=== Work to complete ===
Go through the entries below and copy each line that holds the word "bottle".

=== Records shown ===
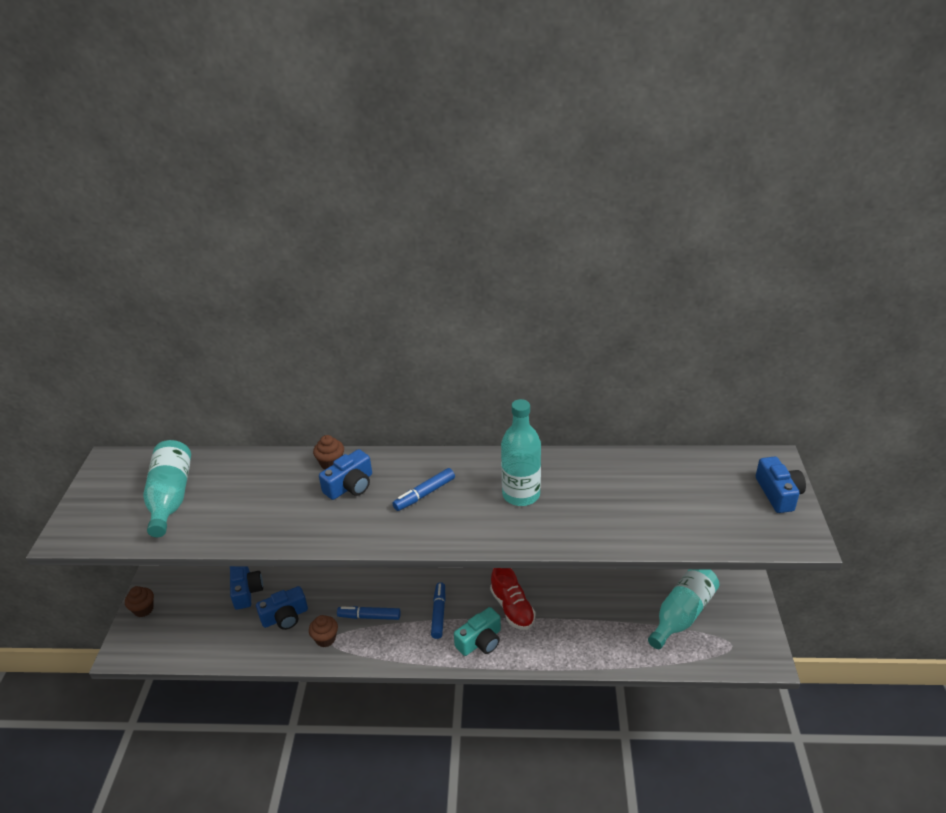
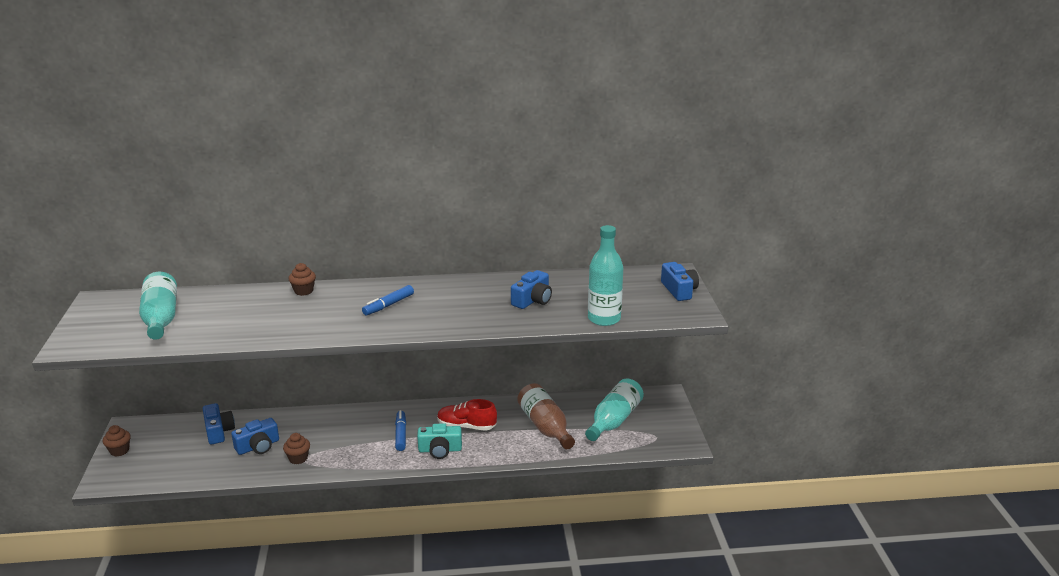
camera: 10 degrees left, 10 degrees down
(350, 486) = (323, 303): blue camera -> blue camera (533, 300)
(369, 616) = (337, 441): blue marker -> none
(480, 641) = (440, 450): turquoise camera -> turquoise camera turned 45 degrees clockwise
(512, 608) = (466, 426): red shoe -> red shoe turned 135 degrees clockwise
(521, 494) = (471, 301): turquoise bottle -> turquoise bottle (604, 319)
(601, 617) = (545, 426): none -> brown bottle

=== Solution for this exercise ===
(521, 494) = (471, 301): turquoise bottle -> turquoise bottle (604, 319)
(601, 617) = (545, 426): none -> brown bottle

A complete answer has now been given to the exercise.